TASK DATA |
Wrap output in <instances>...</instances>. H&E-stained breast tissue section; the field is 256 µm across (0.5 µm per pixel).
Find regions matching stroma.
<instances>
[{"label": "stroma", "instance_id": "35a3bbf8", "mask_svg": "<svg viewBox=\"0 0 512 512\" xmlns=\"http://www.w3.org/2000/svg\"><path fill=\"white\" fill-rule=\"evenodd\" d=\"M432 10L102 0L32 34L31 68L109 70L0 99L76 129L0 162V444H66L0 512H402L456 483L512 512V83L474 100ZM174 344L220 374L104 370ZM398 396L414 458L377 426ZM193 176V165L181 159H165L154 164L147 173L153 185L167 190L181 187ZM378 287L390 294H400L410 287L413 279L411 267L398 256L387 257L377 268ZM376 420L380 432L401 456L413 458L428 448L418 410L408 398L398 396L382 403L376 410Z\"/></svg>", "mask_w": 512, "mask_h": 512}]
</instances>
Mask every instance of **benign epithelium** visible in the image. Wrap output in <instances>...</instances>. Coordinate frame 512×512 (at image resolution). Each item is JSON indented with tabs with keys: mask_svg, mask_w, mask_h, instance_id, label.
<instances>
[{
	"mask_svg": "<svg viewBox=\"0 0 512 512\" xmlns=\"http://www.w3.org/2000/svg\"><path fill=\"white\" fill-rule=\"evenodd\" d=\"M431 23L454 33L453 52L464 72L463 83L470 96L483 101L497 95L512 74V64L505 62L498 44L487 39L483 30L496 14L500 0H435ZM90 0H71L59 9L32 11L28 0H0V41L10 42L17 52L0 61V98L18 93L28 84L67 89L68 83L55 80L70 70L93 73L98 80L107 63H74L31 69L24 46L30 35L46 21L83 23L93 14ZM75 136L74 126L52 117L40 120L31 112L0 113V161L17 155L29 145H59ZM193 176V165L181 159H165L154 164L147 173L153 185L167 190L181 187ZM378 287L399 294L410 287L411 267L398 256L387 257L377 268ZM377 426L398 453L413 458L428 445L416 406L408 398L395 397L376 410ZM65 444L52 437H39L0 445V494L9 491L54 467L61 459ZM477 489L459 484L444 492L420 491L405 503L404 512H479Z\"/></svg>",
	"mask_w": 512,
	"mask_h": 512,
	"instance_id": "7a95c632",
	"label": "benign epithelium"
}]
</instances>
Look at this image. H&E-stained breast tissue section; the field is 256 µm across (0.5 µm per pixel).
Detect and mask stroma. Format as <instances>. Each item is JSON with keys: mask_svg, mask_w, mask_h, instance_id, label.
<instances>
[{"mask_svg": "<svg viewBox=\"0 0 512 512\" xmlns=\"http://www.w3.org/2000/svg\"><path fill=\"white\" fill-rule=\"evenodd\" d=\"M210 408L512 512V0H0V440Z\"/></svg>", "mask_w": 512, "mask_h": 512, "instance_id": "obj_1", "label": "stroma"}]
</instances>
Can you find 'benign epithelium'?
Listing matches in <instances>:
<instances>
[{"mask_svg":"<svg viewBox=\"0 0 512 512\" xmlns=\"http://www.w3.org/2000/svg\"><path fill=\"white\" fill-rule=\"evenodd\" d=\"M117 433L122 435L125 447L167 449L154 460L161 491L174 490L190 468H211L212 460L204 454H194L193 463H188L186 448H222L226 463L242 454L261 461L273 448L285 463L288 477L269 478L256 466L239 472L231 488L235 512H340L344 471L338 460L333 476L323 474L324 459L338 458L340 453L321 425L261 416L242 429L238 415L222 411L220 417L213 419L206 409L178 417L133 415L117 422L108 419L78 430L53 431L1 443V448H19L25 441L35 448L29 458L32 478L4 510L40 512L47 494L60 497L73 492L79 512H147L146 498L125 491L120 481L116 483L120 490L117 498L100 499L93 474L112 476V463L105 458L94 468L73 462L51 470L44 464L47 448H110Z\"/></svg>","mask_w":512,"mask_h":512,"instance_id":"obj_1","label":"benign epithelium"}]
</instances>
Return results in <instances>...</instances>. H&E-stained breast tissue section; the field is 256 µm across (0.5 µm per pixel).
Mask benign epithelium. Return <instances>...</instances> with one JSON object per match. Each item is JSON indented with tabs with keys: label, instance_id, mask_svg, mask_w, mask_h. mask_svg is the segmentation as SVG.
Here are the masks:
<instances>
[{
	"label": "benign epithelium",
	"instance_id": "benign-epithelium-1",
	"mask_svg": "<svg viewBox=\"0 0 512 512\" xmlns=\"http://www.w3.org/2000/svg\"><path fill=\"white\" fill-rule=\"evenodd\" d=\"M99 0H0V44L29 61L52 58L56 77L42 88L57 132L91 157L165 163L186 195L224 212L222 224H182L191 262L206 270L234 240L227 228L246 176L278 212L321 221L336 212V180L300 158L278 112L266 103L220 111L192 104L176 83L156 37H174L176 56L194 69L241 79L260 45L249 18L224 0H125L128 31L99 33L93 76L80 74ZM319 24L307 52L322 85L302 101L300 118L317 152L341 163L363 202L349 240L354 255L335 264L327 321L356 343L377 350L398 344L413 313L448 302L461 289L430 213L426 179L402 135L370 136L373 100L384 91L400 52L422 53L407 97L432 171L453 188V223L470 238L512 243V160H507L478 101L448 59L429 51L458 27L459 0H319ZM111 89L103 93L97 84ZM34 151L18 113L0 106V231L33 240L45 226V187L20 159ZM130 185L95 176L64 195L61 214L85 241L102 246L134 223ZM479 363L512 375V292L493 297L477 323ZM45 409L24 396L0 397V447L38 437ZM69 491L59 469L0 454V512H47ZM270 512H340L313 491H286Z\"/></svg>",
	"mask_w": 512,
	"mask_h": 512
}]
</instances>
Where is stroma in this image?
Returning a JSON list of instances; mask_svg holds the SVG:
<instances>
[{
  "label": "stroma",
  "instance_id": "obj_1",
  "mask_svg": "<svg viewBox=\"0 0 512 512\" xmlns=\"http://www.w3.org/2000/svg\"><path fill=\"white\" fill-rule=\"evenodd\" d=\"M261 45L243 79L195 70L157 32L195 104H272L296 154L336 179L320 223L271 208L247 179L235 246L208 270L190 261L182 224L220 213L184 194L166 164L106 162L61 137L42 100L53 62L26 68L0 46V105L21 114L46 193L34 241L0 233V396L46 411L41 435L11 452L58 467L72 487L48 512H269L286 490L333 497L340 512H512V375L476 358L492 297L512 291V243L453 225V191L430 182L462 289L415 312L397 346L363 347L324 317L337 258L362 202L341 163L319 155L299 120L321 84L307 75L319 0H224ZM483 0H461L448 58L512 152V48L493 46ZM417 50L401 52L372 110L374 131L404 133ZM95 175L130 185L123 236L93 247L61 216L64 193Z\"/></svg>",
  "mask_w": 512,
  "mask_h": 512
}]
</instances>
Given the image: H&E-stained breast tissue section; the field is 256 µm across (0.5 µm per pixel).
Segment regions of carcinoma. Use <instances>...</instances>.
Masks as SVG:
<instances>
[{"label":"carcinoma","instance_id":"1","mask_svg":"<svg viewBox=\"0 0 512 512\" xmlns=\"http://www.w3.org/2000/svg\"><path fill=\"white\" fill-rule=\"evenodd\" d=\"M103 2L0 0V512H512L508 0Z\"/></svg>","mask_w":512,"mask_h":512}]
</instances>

THE PROBLEM |
Repeat the entries above exactly, leaving nothing out.

SOLVED EXERCISE |
Wrap output in <instances>...</instances>. H&E-stained breast tissue section; the field is 256 µm across (0.5 µm per pixel).
Find regions matching stroma.
<instances>
[{"label": "stroma", "instance_id": "35a3bbf8", "mask_svg": "<svg viewBox=\"0 0 512 512\" xmlns=\"http://www.w3.org/2000/svg\"><path fill=\"white\" fill-rule=\"evenodd\" d=\"M432 10L102 0L32 34L31 68L109 70L0 99L76 129L0 162V444H66L0 512H402L456 483L512 512V83L474 100ZM174 344L220 374L104 370ZM398 396L414 458L377 426ZM193 176V165L181 159H165L154 164L147 173L153 185L167 190L181 187ZM378 287L390 294H400L410 287L413 279L411 267L398 256L387 257L377 268ZM376 420L380 432L401 456L413 458L428 448L418 410L408 398L398 396L382 403L376 410Z\"/></svg>", "mask_w": 512, "mask_h": 512}]
</instances>
Mask every instance of **benign epithelium** visible in the image. Wrap output in <instances>...</instances>. Coordinate frame 512×512 (at image resolution). Each item is JSON indented with tabs with keys: mask_svg, mask_w, mask_h, instance_id, label.
<instances>
[{
	"mask_svg": "<svg viewBox=\"0 0 512 512\" xmlns=\"http://www.w3.org/2000/svg\"><path fill=\"white\" fill-rule=\"evenodd\" d=\"M431 23L454 33L453 52L464 72L463 83L470 96L483 101L497 95L512 74V64L505 62L498 44L487 39L483 30L496 14L500 0H435ZM90 0H71L59 9L32 11L28 0H0V41L10 42L17 52L0 61V98L18 93L28 84L67 89L68 83L55 80L70 70L93 73L98 80L107 63H74L31 69L24 46L30 35L46 21L83 23L93 14ZM75 136L74 126L52 117L40 120L31 112L0 113V161L17 155L29 145H59ZM193 176V165L181 159H165L154 164L147 173L153 185L167 190L181 187ZM378 287L399 294L410 287L411 267L398 256L387 257L377 268ZM377 426L398 453L413 458L428 445L416 406L408 398L395 397L376 410ZM65 444L52 437H39L0 445V494L9 491L54 467L61 459ZM477 489L459 484L444 492L420 491L405 503L404 512H479Z\"/></svg>",
	"mask_w": 512,
	"mask_h": 512,
	"instance_id": "7a95c632",
	"label": "benign epithelium"
}]
</instances>
Look at this image. H&E-stained breast tissue section; the field is 256 µm across (0.5 µm per pixel).
Detect and mask stroma. Format as <instances>. Each item is JSON with keys: mask_svg, mask_w, mask_h, instance_id, label.
<instances>
[{"mask_svg": "<svg viewBox=\"0 0 512 512\" xmlns=\"http://www.w3.org/2000/svg\"><path fill=\"white\" fill-rule=\"evenodd\" d=\"M210 408L512 512V0H0V440Z\"/></svg>", "mask_w": 512, "mask_h": 512, "instance_id": "obj_1", "label": "stroma"}]
</instances>
Can you find 'benign epithelium'?
Listing matches in <instances>:
<instances>
[{"mask_svg":"<svg viewBox=\"0 0 512 512\" xmlns=\"http://www.w3.org/2000/svg\"><path fill=\"white\" fill-rule=\"evenodd\" d=\"M117 433L122 435L125 447L167 449L154 460L161 491L174 490L190 468H211L212 460L204 454H194L193 463H188L186 448H222L226 463L242 454L261 461L273 448L285 463L288 477L269 478L256 466L239 472L231 488L235 512H340L344 471L338 460L333 476L323 474L324 459L338 458L340 453L321 425L261 416L242 429L238 415L222 411L220 417L213 419L206 409L178 417L133 415L117 422L108 419L78 430L53 431L1 443V448H19L25 441L35 448L29 458L32 478L4 510L40 512L47 494L60 497L73 492L79 512H147L146 498L125 491L120 481L116 483L120 490L117 498L100 499L93 474L112 476V463L105 458L94 468L73 462L51 470L44 464L47 448H110Z\"/></svg>","mask_w":512,"mask_h":512,"instance_id":"obj_1","label":"benign epithelium"}]
</instances>
Return results in <instances>...</instances>. H&E-stained breast tissue section; the field is 256 µm across (0.5 µm per pixel).
Mask benign epithelium. Return <instances>...</instances> with one JSON object per match. Each item is JSON indented with tabs with keys: label, instance_id, mask_svg, mask_w, mask_h. mask_svg is the segmentation as SVG.
Here are the masks:
<instances>
[{
	"label": "benign epithelium",
	"instance_id": "benign-epithelium-1",
	"mask_svg": "<svg viewBox=\"0 0 512 512\" xmlns=\"http://www.w3.org/2000/svg\"><path fill=\"white\" fill-rule=\"evenodd\" d=\"M99 0H0V44L29 61L52 58L56 77L42 88L57 132L91 157L165 163L186 195L224 212L222 224H182L191 262L206 270L234 240L227 228L246 176L278 212L321 221L336 212V180L300 158L278 112L266 103L220 111L192 104L176 83L156 37H174L176 56L194 69L241 79L260 45L249 18L224 0H125L128 31L99 33L93 76L80 74ZM319 24L307 52L322 85L302 101L300 118L317 152L341 163L363 202L349 240L354 255L335 264L327 321L356 343L377 350L398 344L413 313L448 302L461 289L430 213L426 179L402 135L370 136L373 100L384 91L400 52L422 53L407 97L432 171L453 188V223L470 238L512 243V160H507L478 101L448 59L429 51L458 27L459 0H319ZM111 89L103 93L97 84ZM34 151L18 113L0 106V231L33 240L45 226V187L20 159ZM130 185L95 176L64 195L61 214L85 241L102 246L134 223ZM479 363L512 375V292L493 297L477 323ZM45 409L24 396L0 397V447L38 437ZM69 491L59 469L0 454V512H47ZM270 512H340L313 491H286Z\"/></svg>",
	"mask_w": 512,
	"mask_h": 512
}]
</instances>
Where is stroma in this image?
Returning a JSON list of instances; mask_svg holds the SVG:
<instances>
[{
  "label": "stroma",
  "instance_id": "obj_1",
  "mask_svg": "<svg viewBox=\"0 0 512 512\" xmlns=\"http://www.w3.org/2000/svg\"><path fill=\"white\" fill-rule=\"evenodd\" d=\"M261 45L243 79L195 70L157 32L195 104H272L296 154L336 179L320 223L271 208L247 179L235 246L208 270L190 261L182 224L220 213L184 194L166 164L106 162L61 137L42 100L53 62L26 68L0 46V105L21 114L46 193L34 241L0 233V396L46 411L41 435L11 452L58 467L72 487L48 512H269L286 490L333 497L340 512H512V375L476 358L492 297L512 291V243L453 225V191L430 182L462 289L415 312L397 346L363 347L324 317L337 258L362 202L341 163L319 155L299 120L321 84L307 75L319 0H224ZM483 0H461L448 58L512 152V48L493 46ZM417 50L401 52L372 110L374 131L404 133ZM95 175L130 185L123 236L93 247L61 216L64 193Z\"/></svg>",
  "mask_w": 512,
  "mask_h": 512
}]
</instances>
Given the image: H&E-stained breast tissue section; the field is 256 µm across (0.5 µm per pixel).
Segment regions of carcinoma. Use <instances>...</instances>.
Masks as SVG:
<instances>
[{"label":"carcinoma","instance_id":"1","mask_svg":"<svg viewBox=\"0 0 512 512\" xmlns=\"http://www.w3.org/2000/svg\"><path fill=\"white\" fill-rule=\"evenodd\" d=\"M103 2L0 0V512H512L508 0Z\"/></svg>","mask_w":512,"mask_h":512}]
</instances>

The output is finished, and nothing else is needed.